▶ [Aim of the exercise]:
Among the lines below, copy exactly those from the one with "camera: 110 degrees left, 5 degrees down" through the one with "(555, 306) = (416, 157): black", counting both ends.

▶ [Data excerpts]:
"""

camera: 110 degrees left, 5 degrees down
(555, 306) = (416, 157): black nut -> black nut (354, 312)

"""
"""

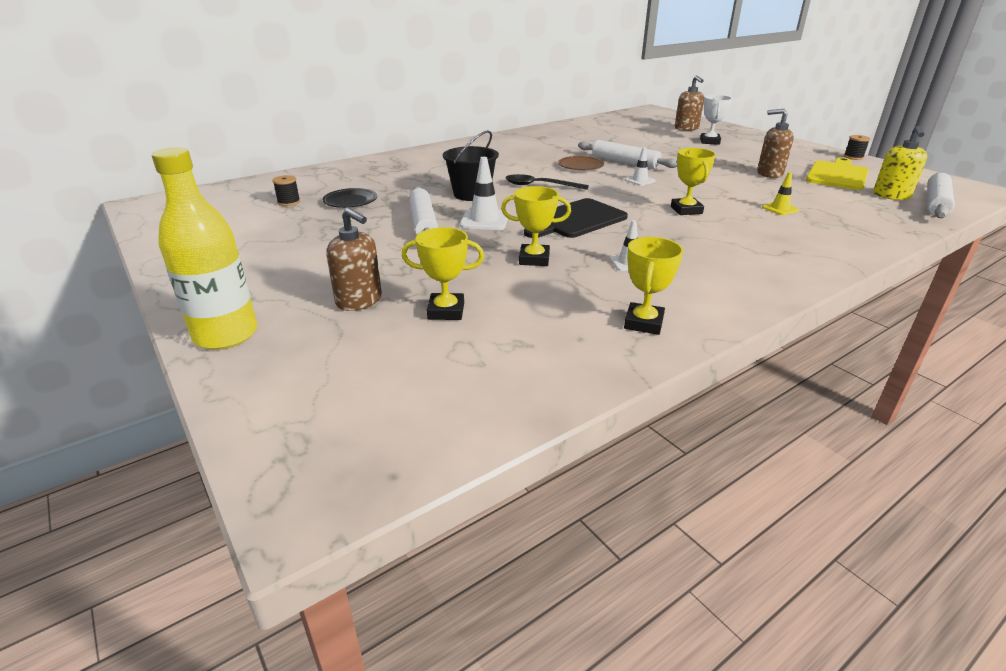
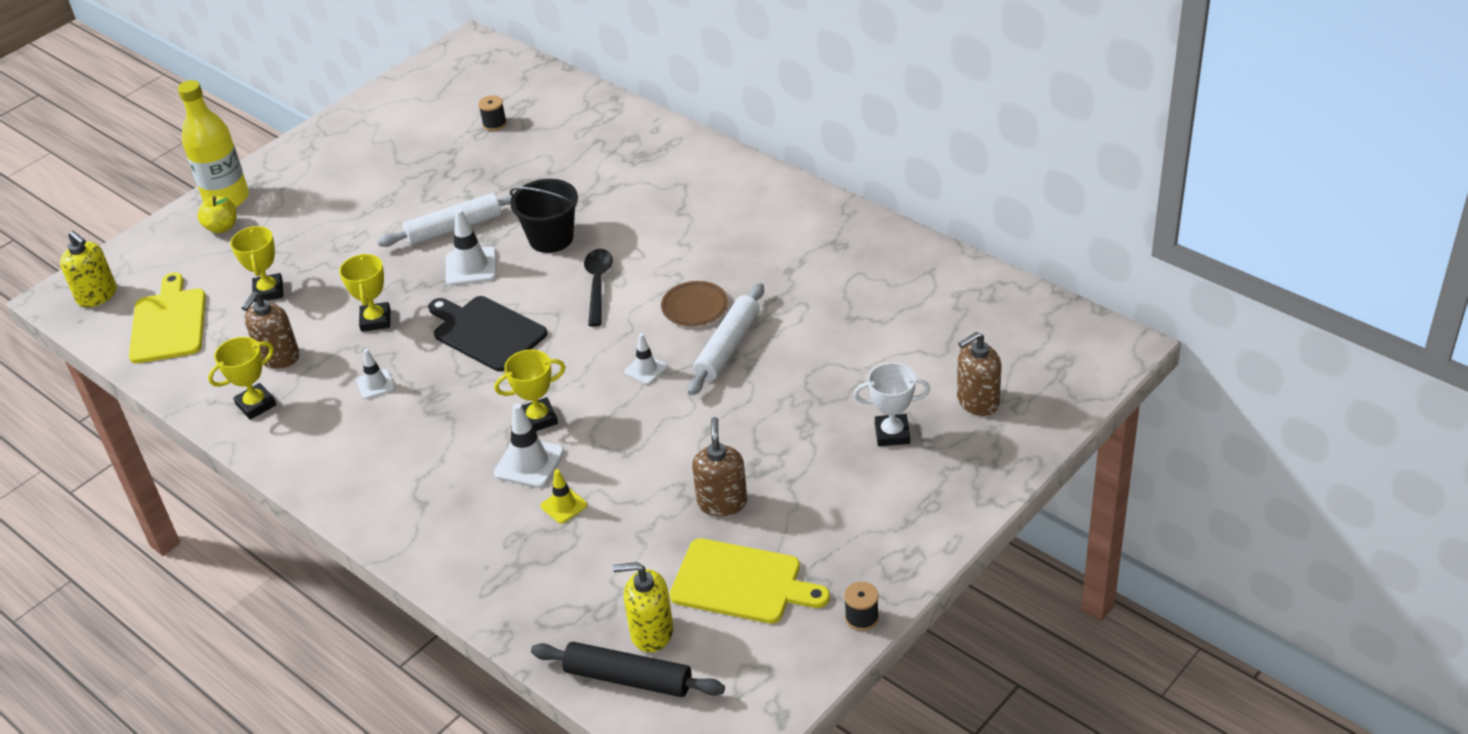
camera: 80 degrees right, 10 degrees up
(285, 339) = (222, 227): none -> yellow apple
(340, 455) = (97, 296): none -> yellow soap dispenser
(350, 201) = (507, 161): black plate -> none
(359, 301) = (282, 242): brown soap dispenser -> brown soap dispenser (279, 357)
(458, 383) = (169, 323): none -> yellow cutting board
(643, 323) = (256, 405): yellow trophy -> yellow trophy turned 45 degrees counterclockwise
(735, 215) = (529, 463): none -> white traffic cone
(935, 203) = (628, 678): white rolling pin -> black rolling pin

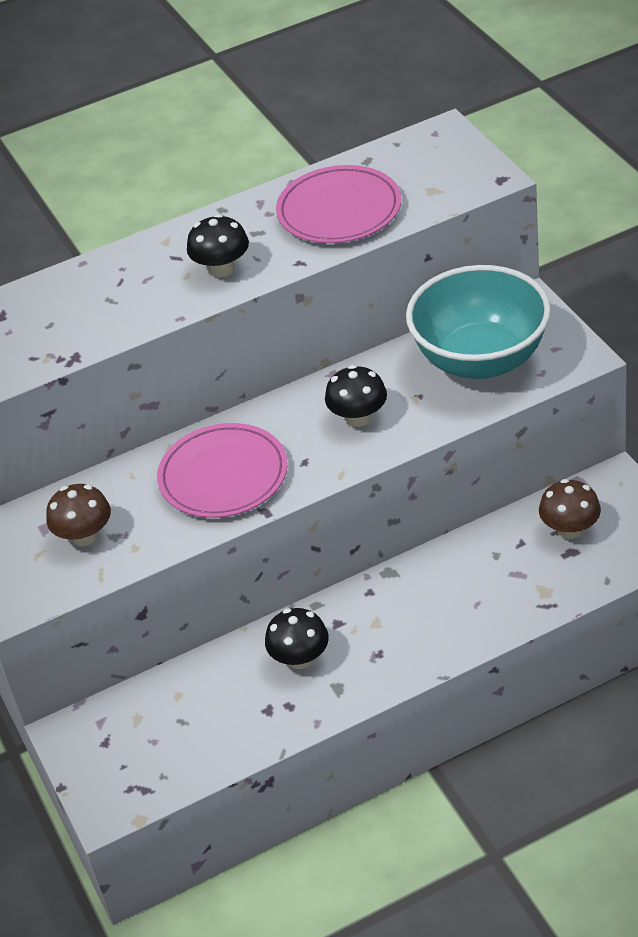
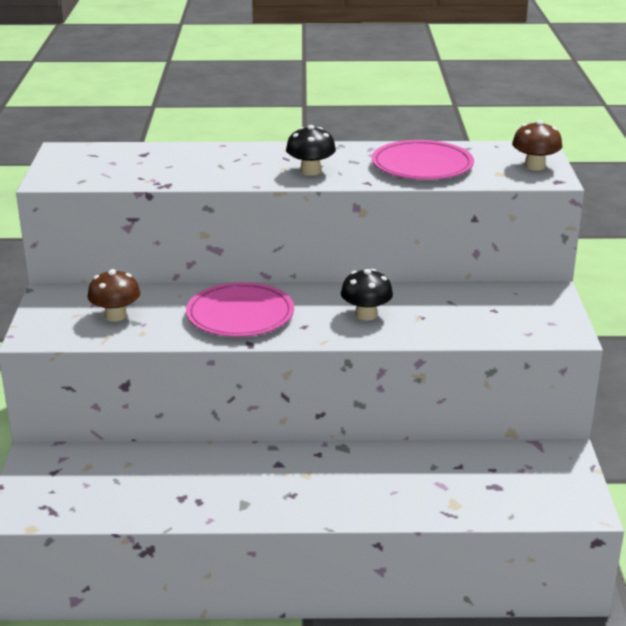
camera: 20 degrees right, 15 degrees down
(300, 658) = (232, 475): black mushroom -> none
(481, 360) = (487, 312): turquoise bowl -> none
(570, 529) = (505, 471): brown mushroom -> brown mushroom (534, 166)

"""
"""

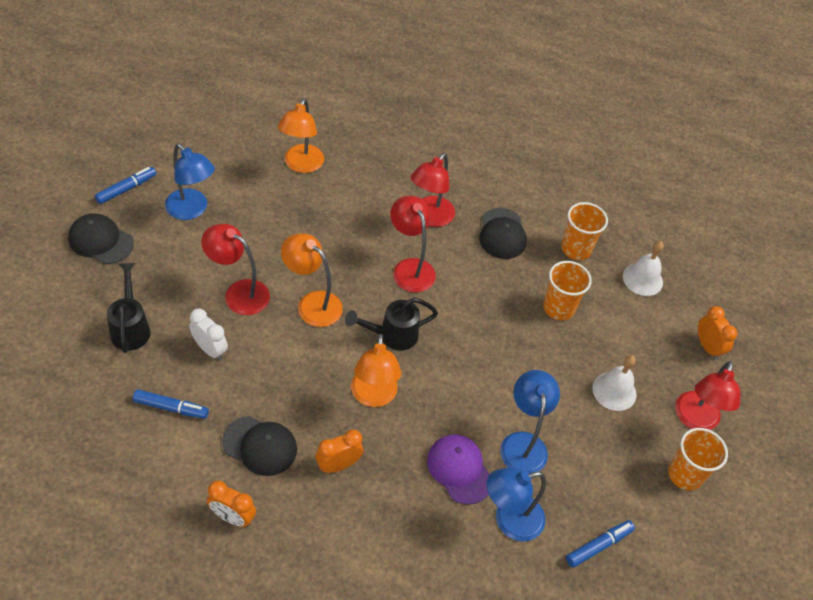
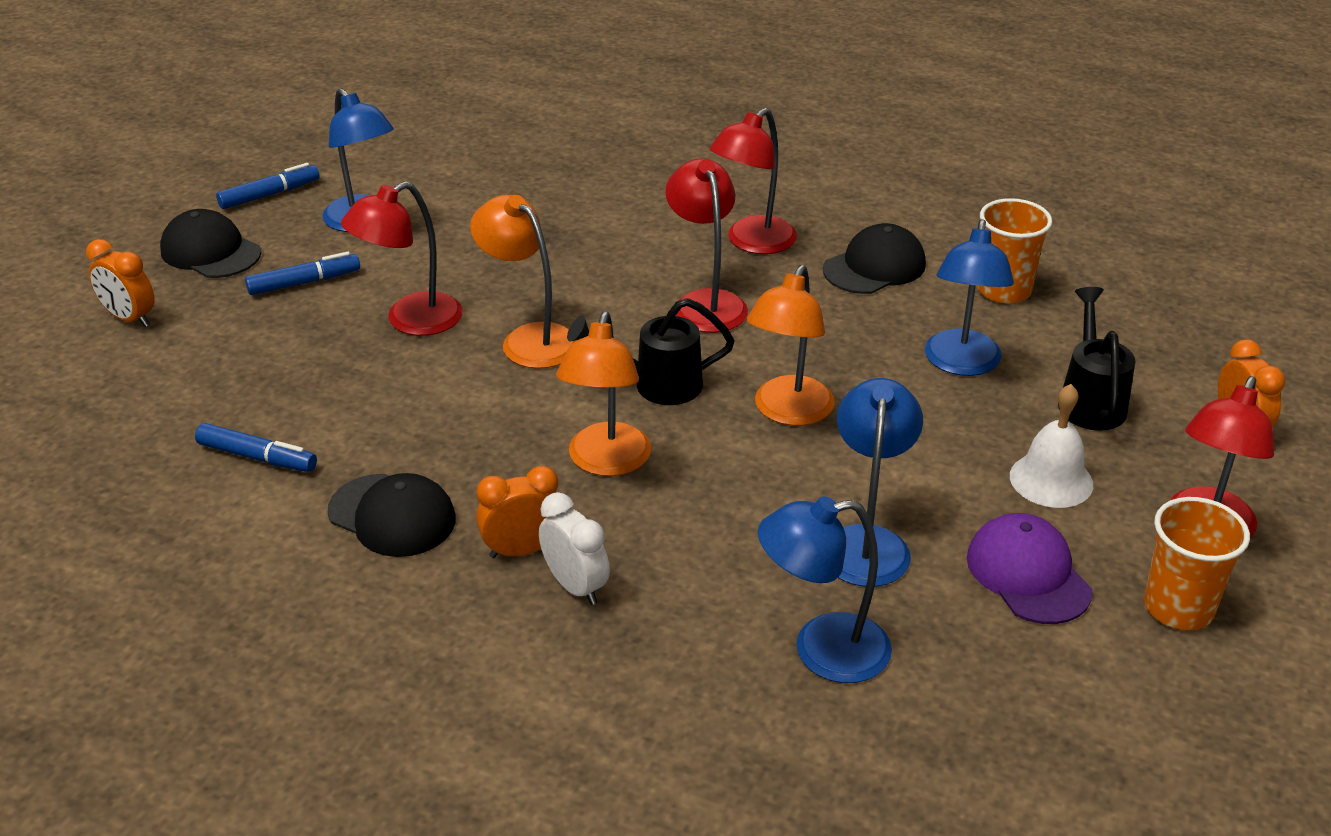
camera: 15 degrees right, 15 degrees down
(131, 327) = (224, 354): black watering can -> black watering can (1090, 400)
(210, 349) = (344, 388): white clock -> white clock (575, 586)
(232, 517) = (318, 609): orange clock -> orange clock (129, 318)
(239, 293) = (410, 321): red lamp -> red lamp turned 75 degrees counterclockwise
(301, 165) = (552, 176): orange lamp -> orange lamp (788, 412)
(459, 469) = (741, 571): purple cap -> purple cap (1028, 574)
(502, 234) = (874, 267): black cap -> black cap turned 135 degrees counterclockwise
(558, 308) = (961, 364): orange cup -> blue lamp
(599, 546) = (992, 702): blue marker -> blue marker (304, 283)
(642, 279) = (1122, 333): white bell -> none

"""

▶ [Reply to the exercise]:
camera: 110 degrees left, 5 degrees down
(555, 306) = (416, 157): black nut -> black nut (354, 312)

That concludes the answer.